**Dataset entries**.
= = = =

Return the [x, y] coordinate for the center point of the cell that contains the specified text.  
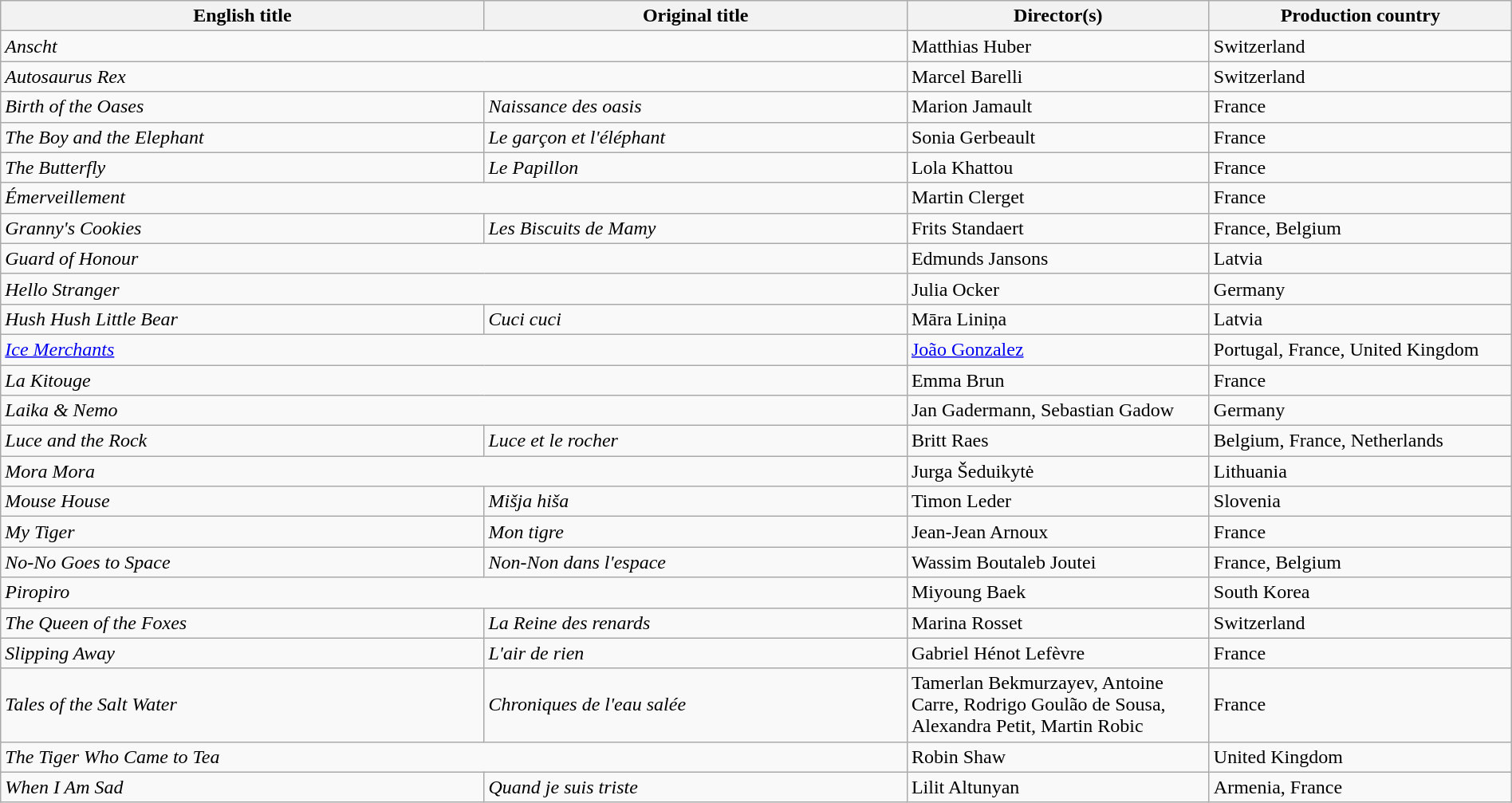
English title [242, 16]
Miyoung Baek [1057, 593]
Wassim Boutaleb Joutei [1057, 562]
Māra Liniņa [1057, 319]
When I Am Sad [242, 787]
Edmunds Jansons [1057, 258]
Armenia, France [1360, 787]
Marion Jamault [1057, 107]
Luce and the Rock [242, 441]
Ice Merchants [455, 349]
Belgium, France, Netherlands [1360, 441]
Slovenia [1360, 502]
Cuci cuci [695, 319]
The Tiger Who Came to Tea [455, 757]
Le Papillon [695, 167]
Original title [695, 16]
South Korea [1360, 593]
Les Biscuits de Mamy [695, 228]
Tales of the Salt Water [242, 705]
My Tiger [242, 532]
Non-Non dans l'espace [695, 562]
Portugal, France, United Kingdom [1360, 349]
Britt Raes [1057, 441]
Robin Shaw [1057, 757]
Marina Rosset [1057, 623]
Jean-Jean Arnoux [1057, 532]
Piropiro [455, 593]
Granny's Cookies [242, 228]
Director(s) [1057, 16]
Anscht [455, 46]
Slipping Away [242, 653]
Laika & Nemo [455, 411]
Emma Brun [1057, 380]
Hello Stranger [455, 289]
Mouse House [242, 502]
Gabriel Hénot Lefèvre [1057, 653]
Frits Standaert [1057, 228]
João Gonzalez [1057, 349]
Sonia Gerbeault [1057, 137]
Luce et le rocher [695, 441]
La Kitouge [455, 380]
Jurga Šeduikytė [1057, 471]
Mora Mora [455, 471]
The Butterfly [242, 167]
Mišja hiša [695, 502]
The Boy and the Elephant [242, 137]
Lithuania [1360, 471]
United Kingdom [1360, 757]
Mon tigre [695, 532]
La Reine des renards [695, 623]
Guard of Honour [455, 258]
Chroniques de l'eau salée [695, 705]
Timon Leder [1057, 502]
Matthias Huber [1057, 46]
Autosaurus Rex [455, 77]
Naissance des oasis [695, 107]
Tamerlan Bekmurzayev, Antoine Carre, Rodrigo Goulão de Sousa, Alexandra Petit, Martin Robic [1057, 705]
The Queen of the Foxes [242, 623]
Hush Hush Little Bear [242, 319]
Birth of the Oases [242, 107]
No-No Goes to Space [242, 562]
Julia Ocker [1057, 289]
Émerveillement [455, 198]
Quand je suis triste [695, 787]
Lola Khattou [1057, 167]
L'air de rien [695, 653]
Marcel Barelli [1057, 77]
Martin Clerget [1057, 198]
Lilit Altunyan [1057, 787]
Production country [1360, 16]
Le garçon et l'éléphant [695, 137]
Jan Gadermann, Sebastian Gadow [1057, 411]
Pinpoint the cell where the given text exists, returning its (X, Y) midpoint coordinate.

= = = =

**Task statement**.
Please write out all the records above again, substituting "UK" for every "United Kingdom" and keeping everything else unchanged. Leave the pictures out of your answer.

**Response**.
Return the [x, y] coordinate for the center point of the cell that contains the specified text.  
English title [242, 16]
Miyoung Baek [1057, 593]
Wassim Boutaleb Joutei [1057, 562]
Māra Liniņa [1057, 319]
When I Am Sad [242, 787]
Edmunds Jansons [1057, 258]
Armenia, France [1360, 787]
Marion Jamault [1057, 107]
Luce and the Rock [242, 441]
Ice Merchants [455, 349]
Belgium, France, Netherlands [1360, 441]
Slovenia [1360, 502]
Cuci cuci [695, 319]
The Tiger Who Came to Tea [455, 757]
Le Papillon [695, 167]
Original title [695, 16]
South Korea [1360, 593]
Les Biscuits de Mamy [695, 228]
Tales of the Salt Water [242, 705]
My Tiger [242, 532]
Non-Non dans l'espace [695, 562]
Portugal, France, UK [1360, 349]
Britt Raes [1057, 441]
Robin Shaw [1057, 757]
Marina Rosset [1057, 623]
Jean-Jean Arnoux [1057, 532]
Piropiro [455, 593]
Granny's Cookies [242, 228]
Director(s) [1057, 16]
Anscht [455, 46]
Slipping Away [242, 653]
Laika & Nemo [455, 411]
Emma Brun [1057, 380]
Hello Stranger [455, 289]
Mouse House [242, 502]
Gabriel Hénot Lefèvre [1057, 653]
Frits Standaert [1057, 228]
João Gonzalez [1057, 349]
Sonia Gerbeault [1057, 137]
Luce et le rocher [695, 441]
La Kitouge [455, 380]
Jurga Šeduikytė [1057, 471]
Mora Mora [455, 471]
The Butterfly [242, 167]
Mišja hiša [695, 502]
The Boy and the Elephant [242, 137]
Lithuania [1360, 471]
UK [1360, 757]
Mon tigre [695, 532]
La Reine des renards [695, 623]
Guard of Honour [455, 258]
Chroniques de l'eau salée [695, 705]
Timon Leder [1057, 502]
Matthias Huber [1057, 46]
Autosaurus Rex [455, 77]
Naissance des oasis [695, 107]
Tamerlan Bekmurzayev, Antoine Carre, Rodrigo Goulão de Sousa, Alexandra Petit, Martin Robic [1057, 705]
The Queen of the Foxes [242, 623]
Hush Hush Little Bear [242, 319]
Birth of the Oases [242, 107]
No-No Goes to Space [242, 562]
Julia Ocker [1057, 289]
Émerveillement [455, 198]
Quand je suis triste [695, 787]
Lola Khattou [1057, 167]
L'air de rien [695, 653]
Marcel Barelli [1057, 77]
Martin Clerget [1057, 198]
Lilit Altunyan [1057, 787]
Production country [1360, 16]
Le garçon et l'éléphant [695, 137]
Jan Gadermann, Sebastian Gadow [1057, 411]
Pinpoint the cell where the given text exists, returning its (X, Y) midpoint coordinate.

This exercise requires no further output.